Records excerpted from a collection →
------------------------------
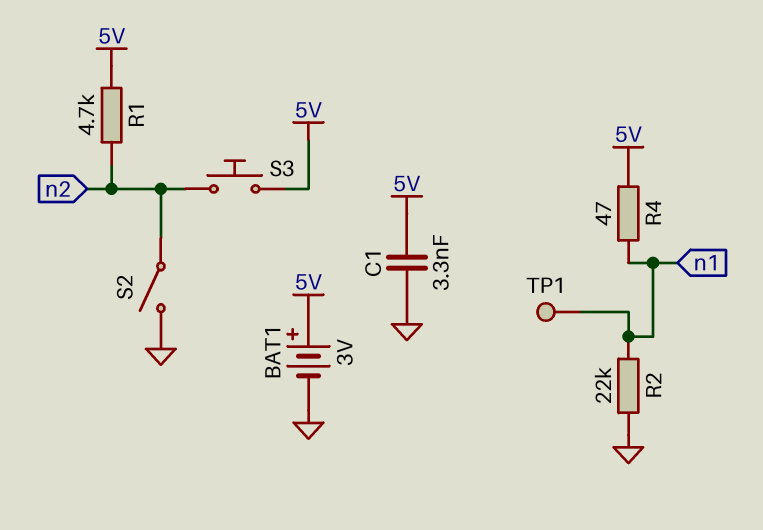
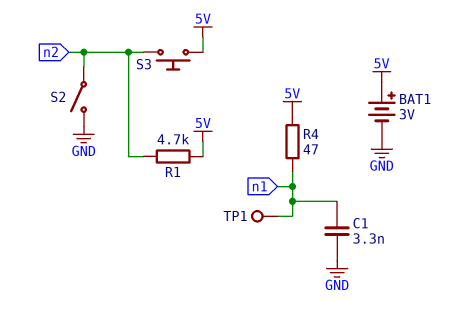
C1: 3.3nF (5V, GND) -> 3.3nF (GND, n1)
R2: 22k (GND, n1) -> none

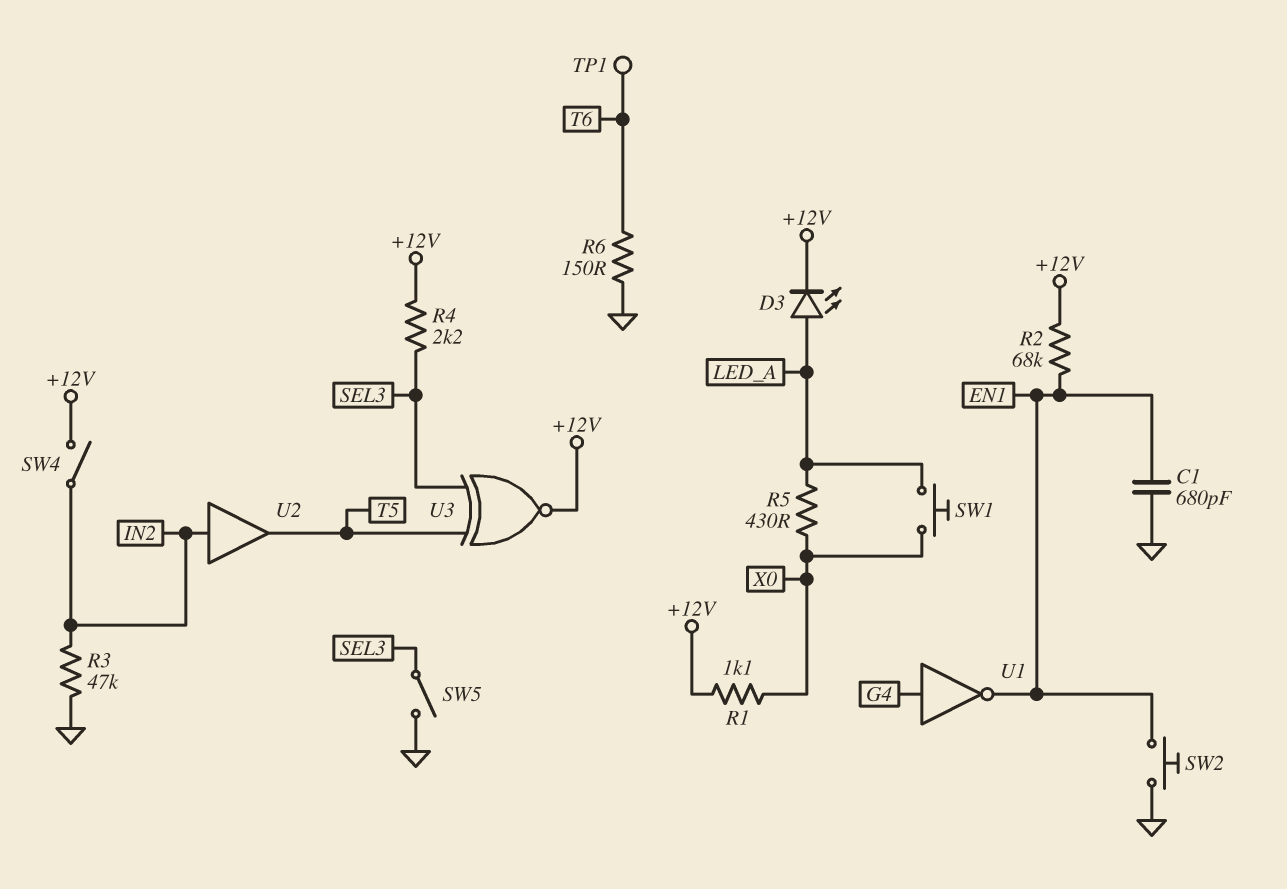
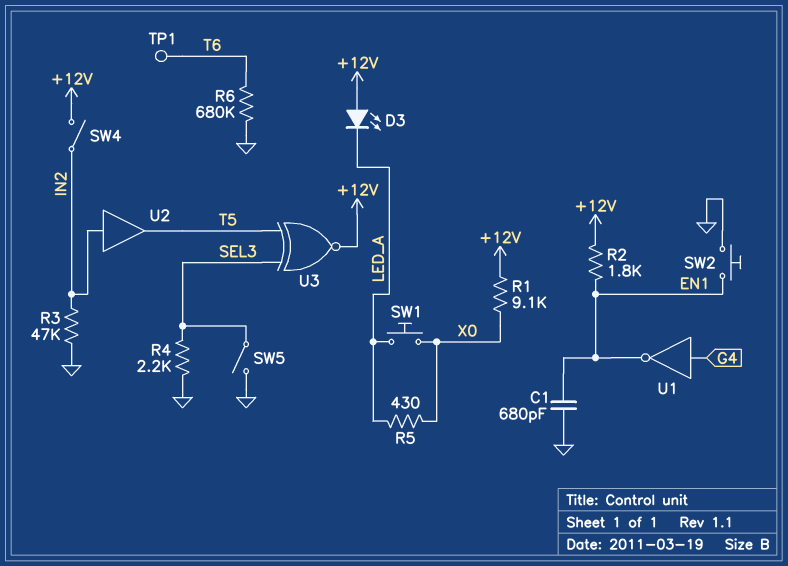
D3: LED (A LED_A, K +12V) -> LED (A +12V, K LED_A)
R1: 1.1k (+12V, X0) -> 9.1k (+12V, X0)
R2: 68k (+12V, EN1) -> 1.8k (+12V, EN1)
R4: 2.2k (+12V, SEL3) -> 2.2k (GND, SEL3)
R6: 150 (GND, T6) -> 680k (GND, T6)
------------------------------
WHAT TO PRODUCE → Although the records contain pictures, print only the rest, exactly as written.

FINISHED EXERCISE →
C1: 3.3nF (5V, GND) -> 3.3nF (GND, n1)
R2: 22k (GND, n1) -> none

D3: LED (A LED_A, K +12V) -> LED (A +12V, K LED_A)
R1: 1.1k (+12V, X0) -> 9.1k (+12V, X0)
R2: 68k (+12V, EN1) -> 1.8k (+12V, EN1)
R4: 2.2k (+12V, SEL3) -> 2.2k (GND, SEL3)
R6: 150 (GND, T6) -> 680k (GND, T6)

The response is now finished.